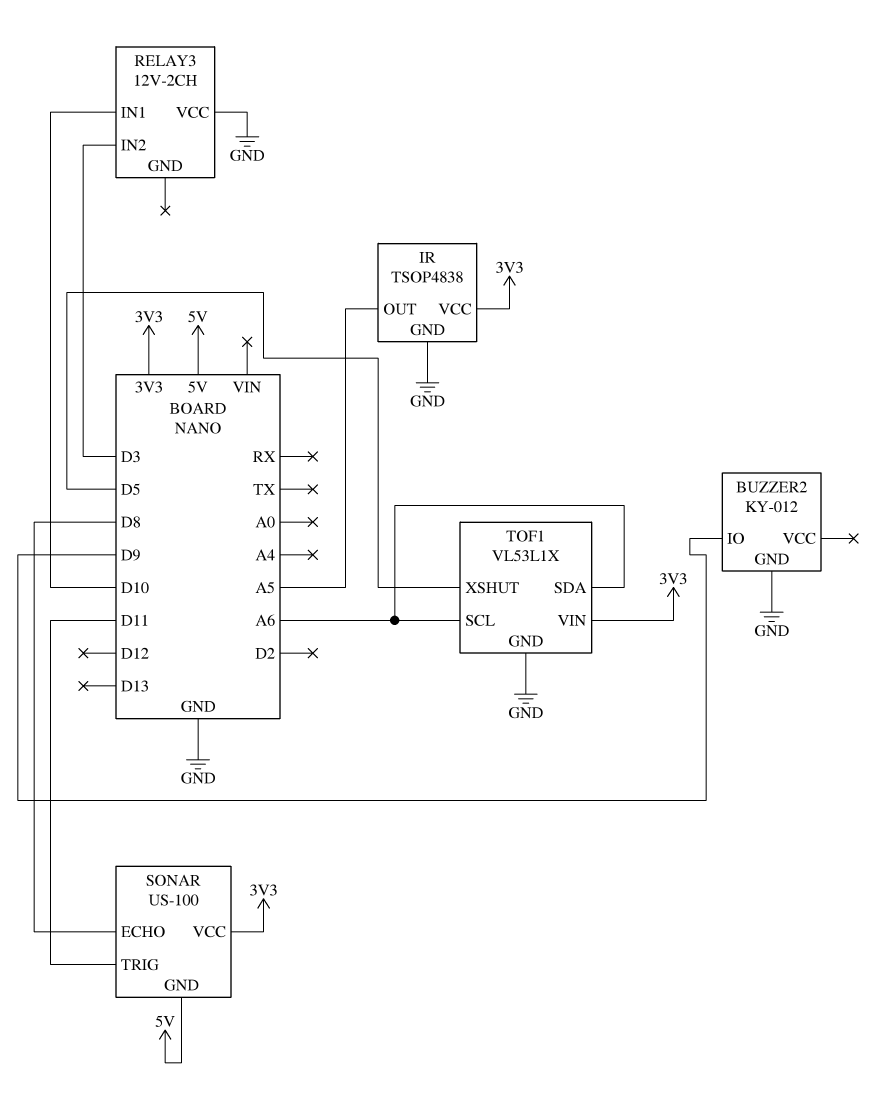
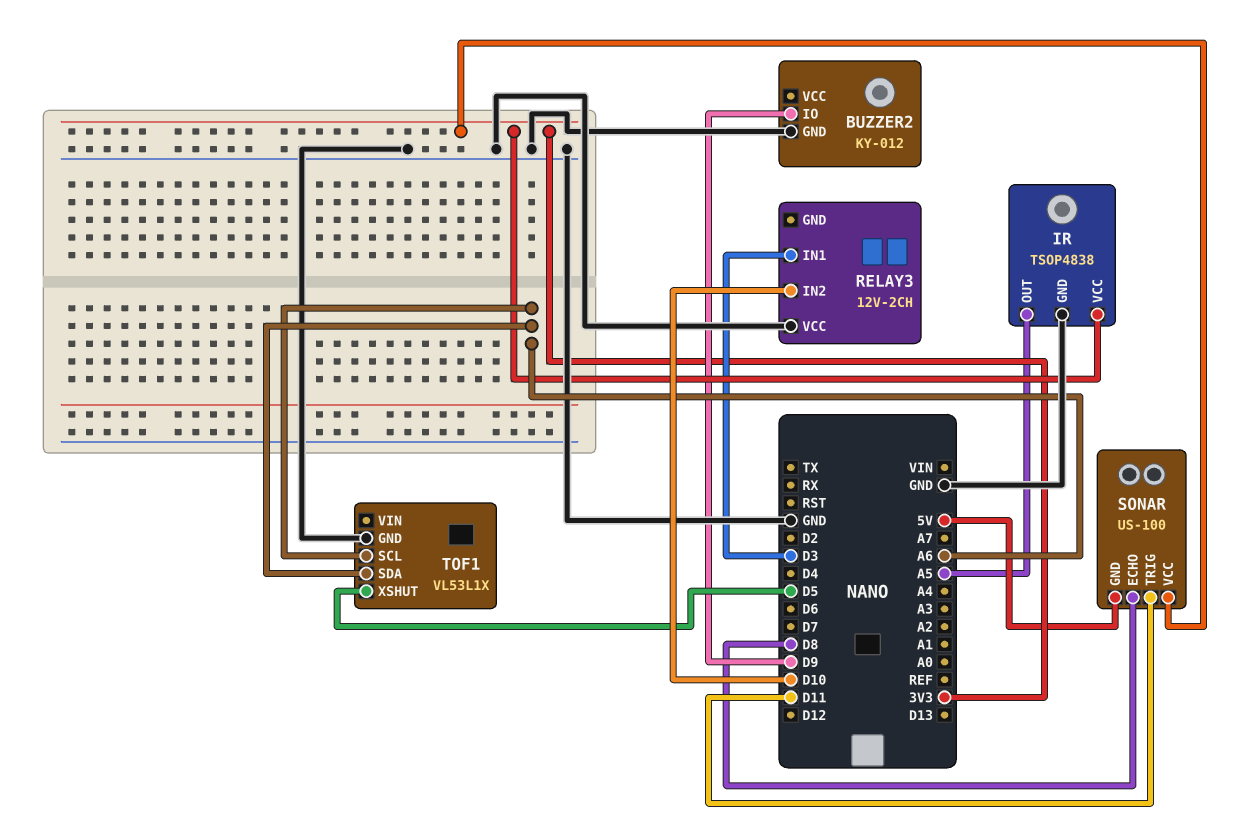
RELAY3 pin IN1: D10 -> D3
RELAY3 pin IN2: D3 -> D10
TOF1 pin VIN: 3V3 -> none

****************

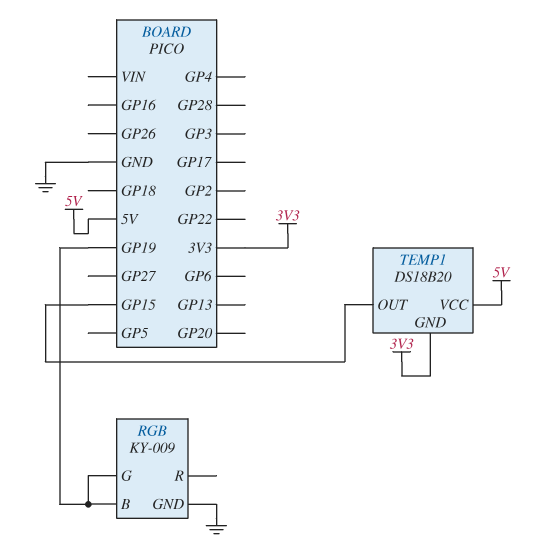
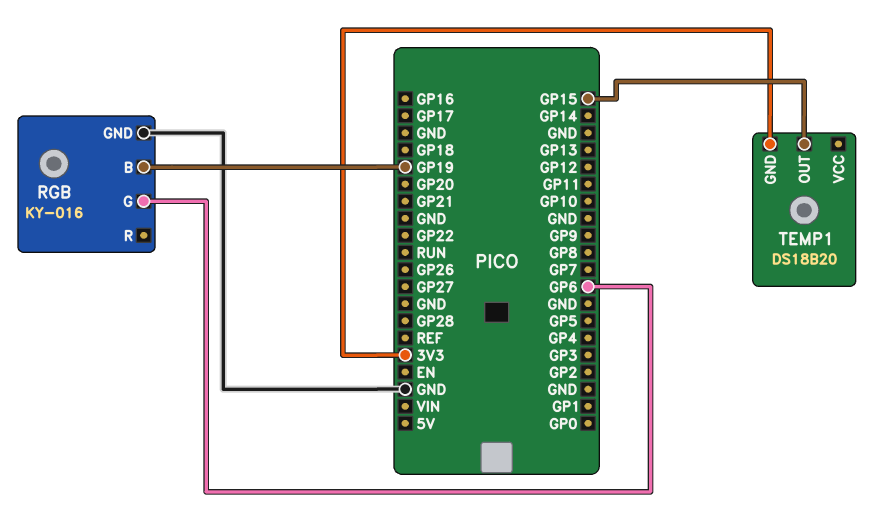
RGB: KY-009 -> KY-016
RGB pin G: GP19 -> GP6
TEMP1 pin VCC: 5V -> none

****************

In the listing above, find every line with the word "none" and copy it.

TOF1 pin VIN: 3V3 -> none
TEMP1 pin VCC: 5V -> none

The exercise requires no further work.